The entries that follow must be given again exactly, with no pictures kept.

■ **Extracted information**

• • • • •

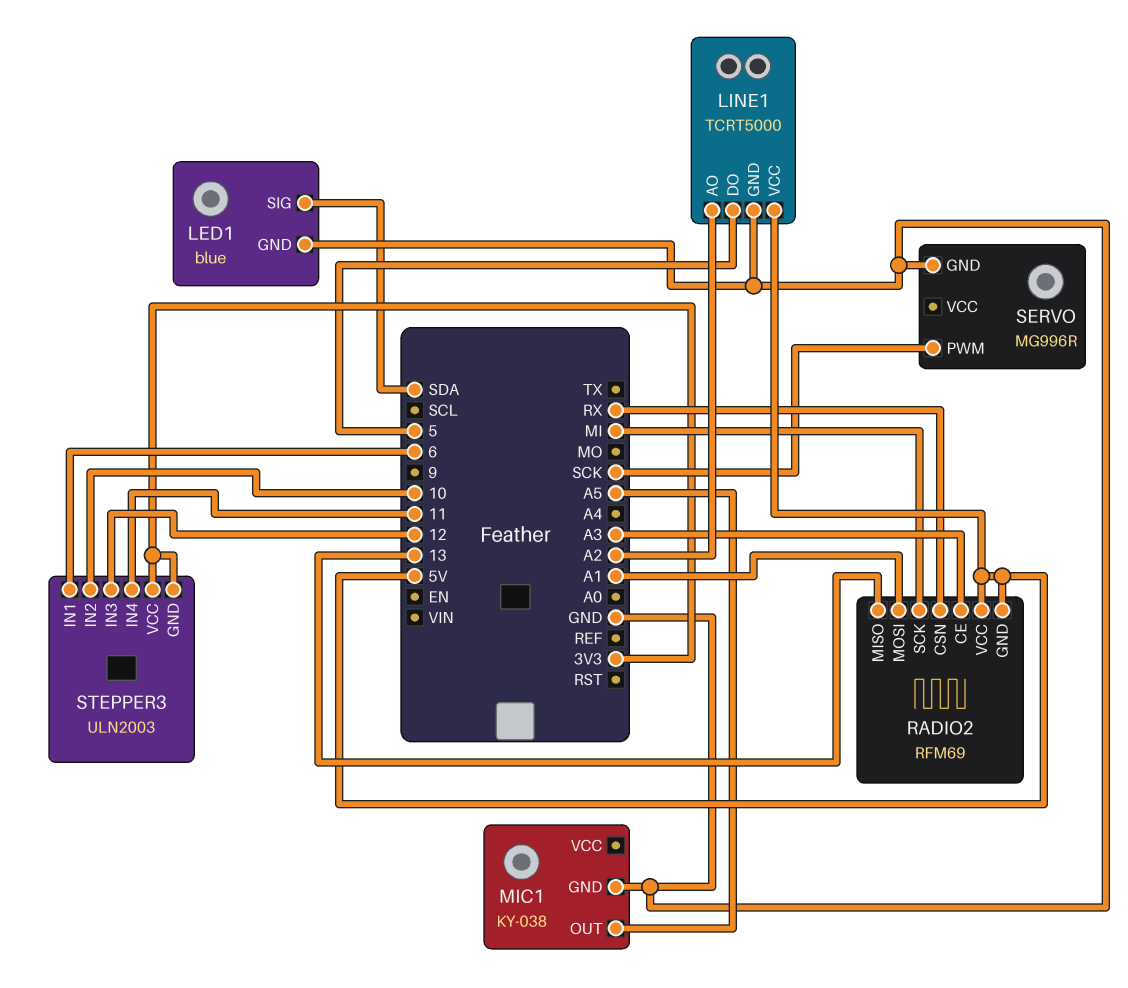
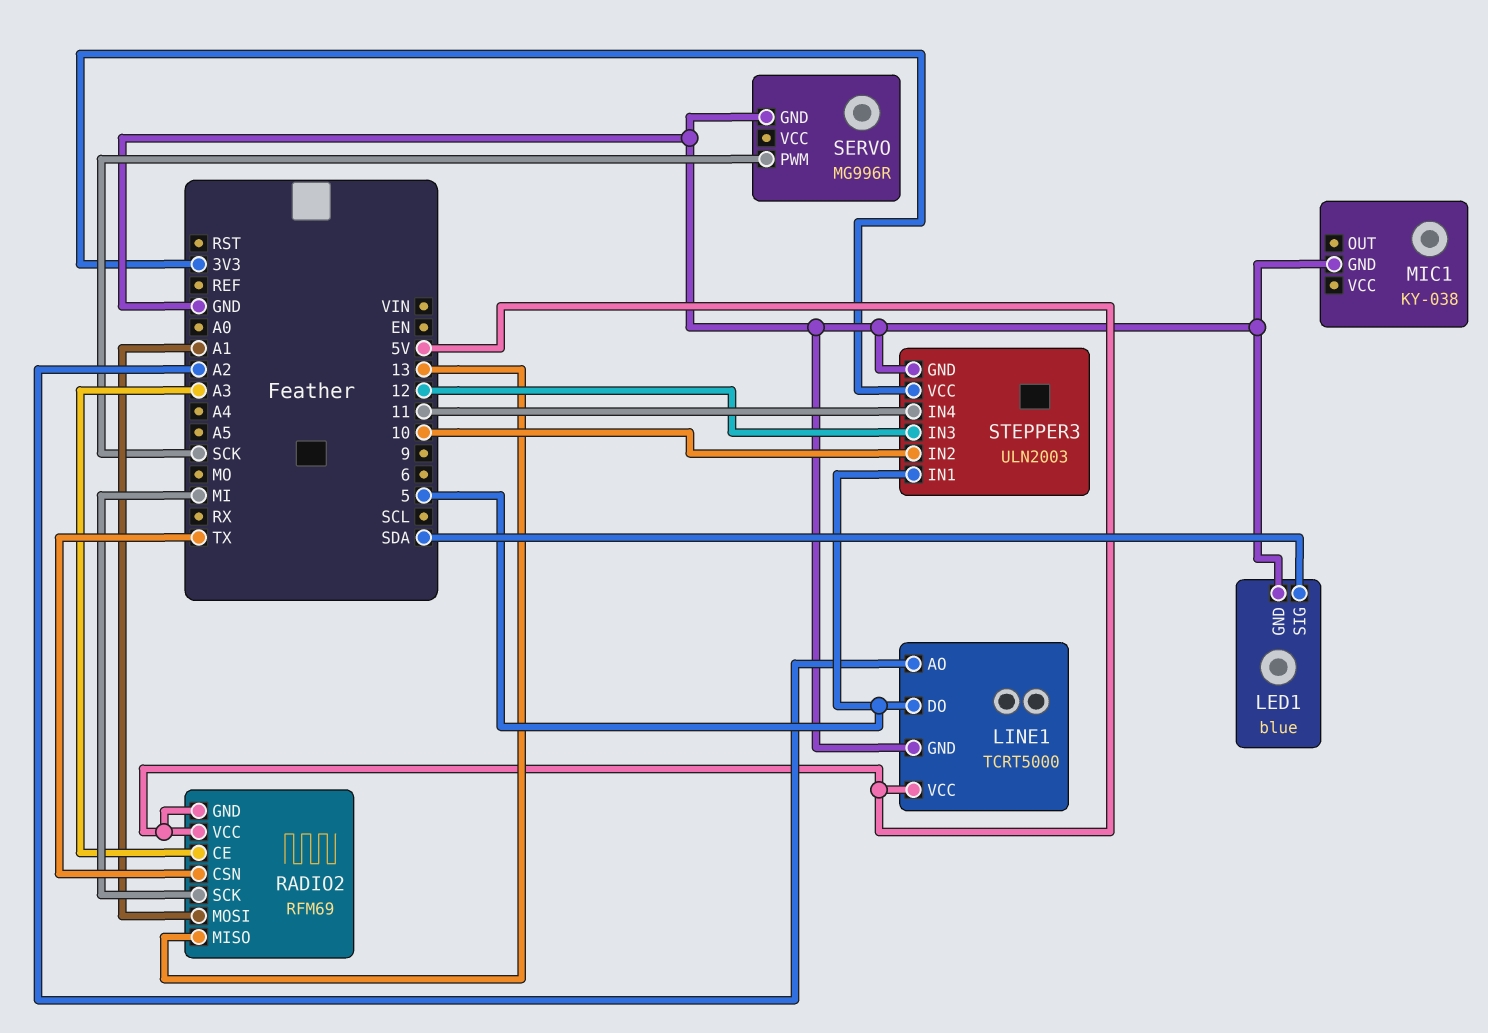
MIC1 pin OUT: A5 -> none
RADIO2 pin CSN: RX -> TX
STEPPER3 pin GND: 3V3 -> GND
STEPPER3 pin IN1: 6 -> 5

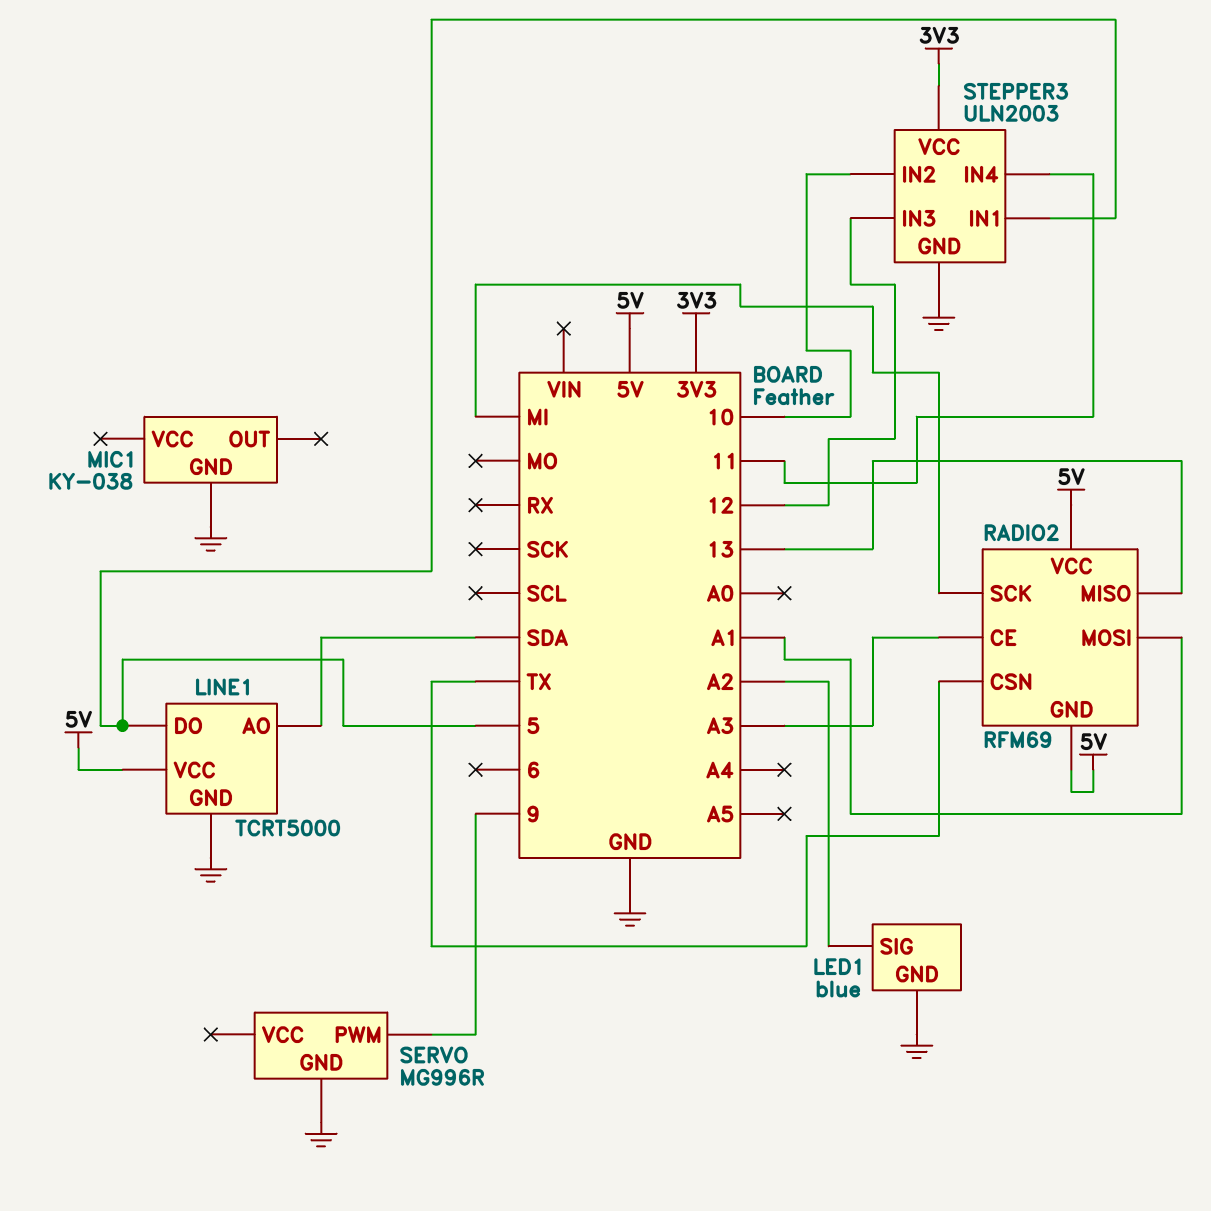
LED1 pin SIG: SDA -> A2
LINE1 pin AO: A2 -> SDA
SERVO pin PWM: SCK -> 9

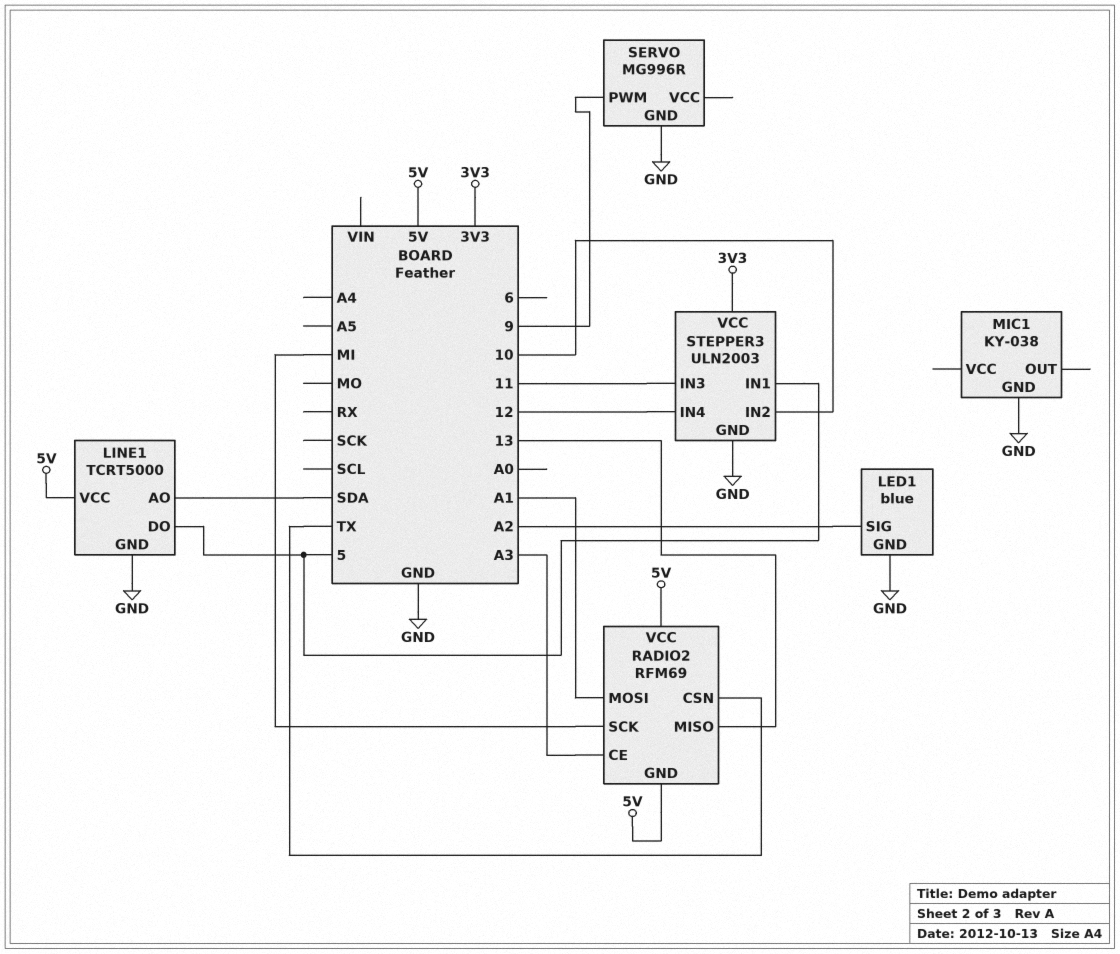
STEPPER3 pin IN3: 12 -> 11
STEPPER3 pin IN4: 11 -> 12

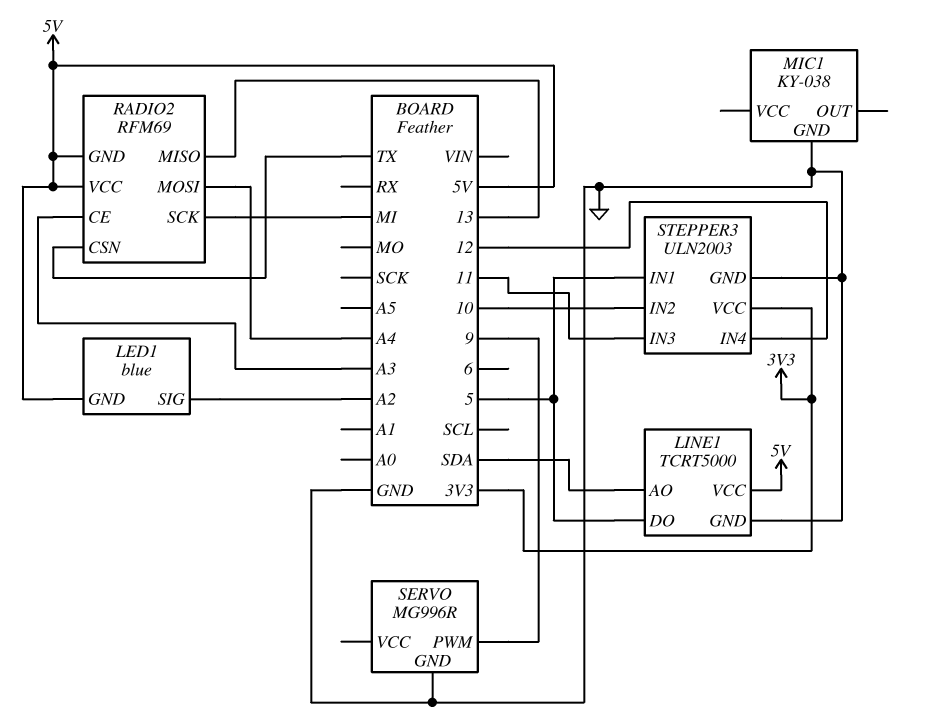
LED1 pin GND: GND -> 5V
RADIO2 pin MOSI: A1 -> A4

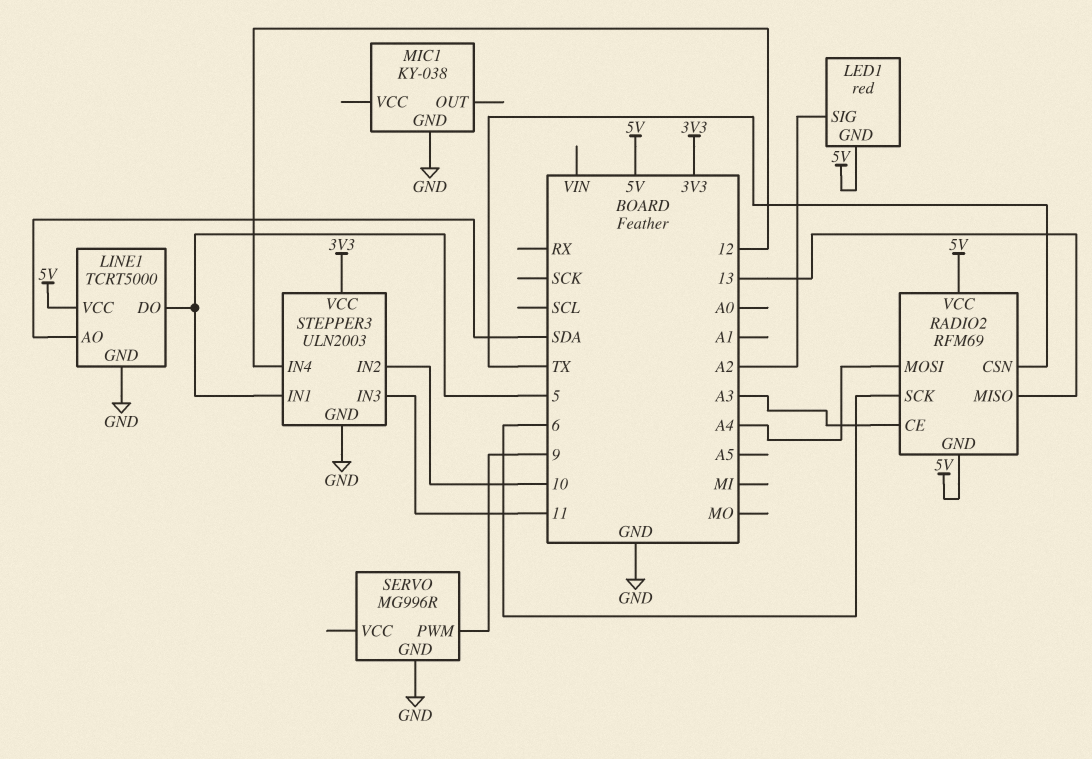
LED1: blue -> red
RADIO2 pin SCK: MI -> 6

• • • • •

■ **Answer**
MIC1 pin OUT: A5 -> none
RADIO2 pin CSN: RX -> TX
STEPPER3 pin GND: 3V3 -> GND
STEPPER3 pin IN1: 6 -> 5

LED1 pin SIG: SDA -> A2
LINE1 pin AO: A2 -> SDA
SERVO pin PWM: SCK -> 9

STEPPER3 pin IN3: 12 -> 11
STEPPER3 pin IN4: 11 -> 12

LED1 pin GND: GND -> 5V
RADIO2 pin MOSI: A1 -> A4

LED1: blue -> red
RADIO2 pin SCK: MI -> 6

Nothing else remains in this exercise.